▸ Required action:
Work out how many lines in the data below contain the string "brown", and reply with that figure alone.

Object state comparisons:
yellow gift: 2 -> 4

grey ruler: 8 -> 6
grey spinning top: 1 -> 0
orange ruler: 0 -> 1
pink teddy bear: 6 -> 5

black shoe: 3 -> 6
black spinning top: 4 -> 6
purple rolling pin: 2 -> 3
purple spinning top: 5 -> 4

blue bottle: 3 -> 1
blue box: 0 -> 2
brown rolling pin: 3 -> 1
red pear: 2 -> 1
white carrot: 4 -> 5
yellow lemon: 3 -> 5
...
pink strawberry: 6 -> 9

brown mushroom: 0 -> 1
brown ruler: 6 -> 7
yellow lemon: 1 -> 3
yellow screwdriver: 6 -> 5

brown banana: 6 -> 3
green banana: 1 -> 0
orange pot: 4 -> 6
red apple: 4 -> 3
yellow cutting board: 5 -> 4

▸ Output of the task:
4